Dataset content:
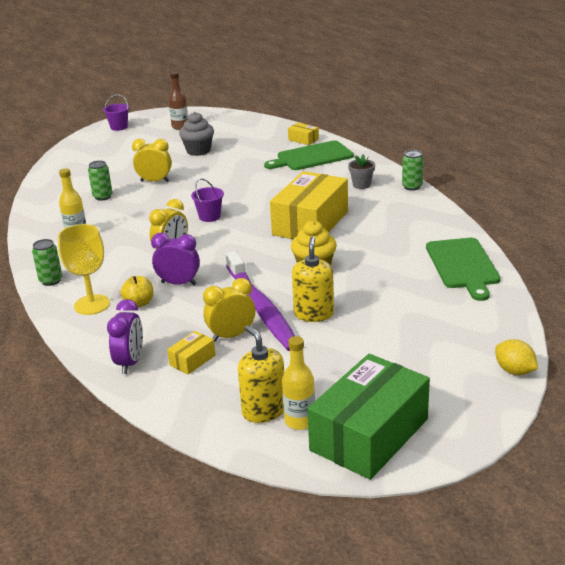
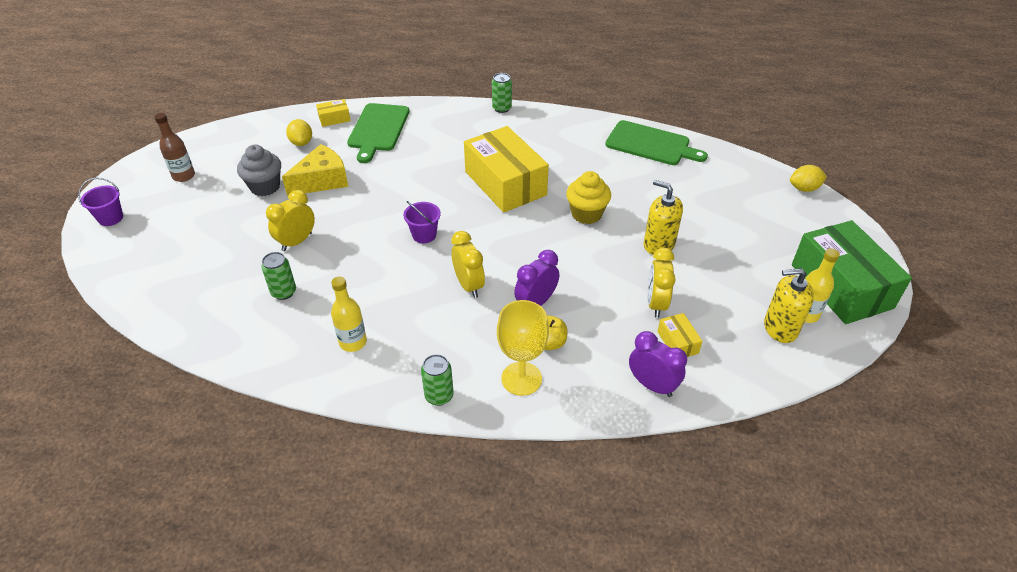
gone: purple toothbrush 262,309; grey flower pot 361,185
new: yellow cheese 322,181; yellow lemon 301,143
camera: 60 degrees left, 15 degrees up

Description of the task: Write out the data exactly, but not its pictures.

Exercise answer:
gone: purple toothbrush 262,309; grey flower pot 361,185
new: yellow cheese 322,181; yellow lemon 301,143
camera: 60 degrees left, 15 degrees up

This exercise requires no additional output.